● AIM OF THE TASK:
Every entry below should be reproduced exactly, with all pictures left out.

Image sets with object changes
---------------

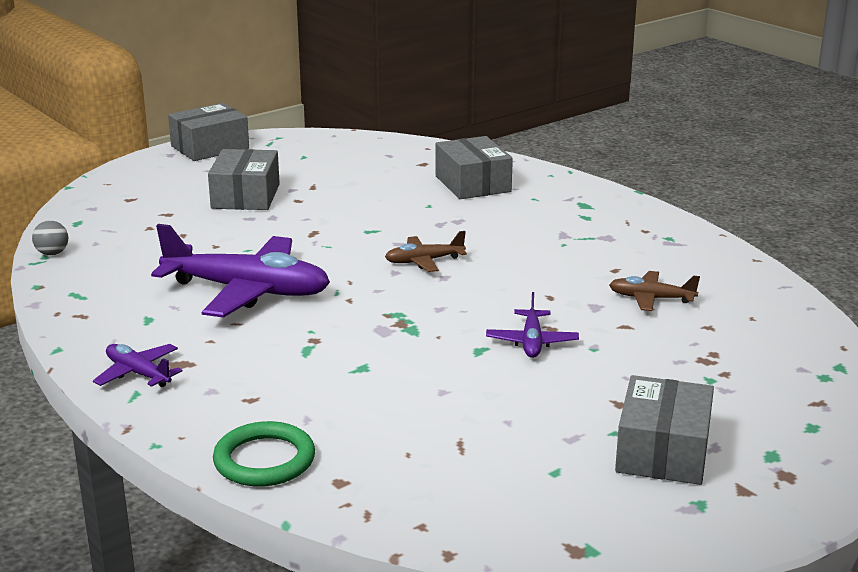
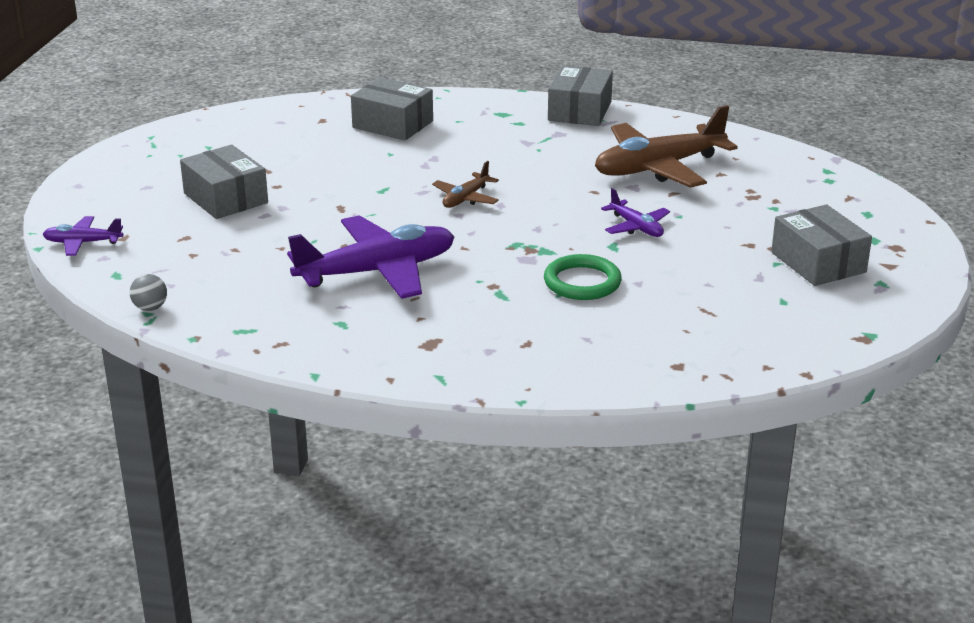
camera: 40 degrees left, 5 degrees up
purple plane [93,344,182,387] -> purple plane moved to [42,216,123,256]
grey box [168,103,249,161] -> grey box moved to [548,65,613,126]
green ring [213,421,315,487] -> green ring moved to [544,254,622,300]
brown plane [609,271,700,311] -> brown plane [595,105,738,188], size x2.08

---------------

● ANSWER BOX:
camera: 40 degrees left, 5 degrees up
purple plane [93,344,182,387] -> purple plane moved to [42,216,123,256]
grey box [168,103,249,161] -> grey box moved to [548,65,613,126]
green ring [213,421,315,487] -> green ring moved to [544,254,622,300]
brown plane [609,271,700,311] -> brown plane [595,105,738,188], size x2.08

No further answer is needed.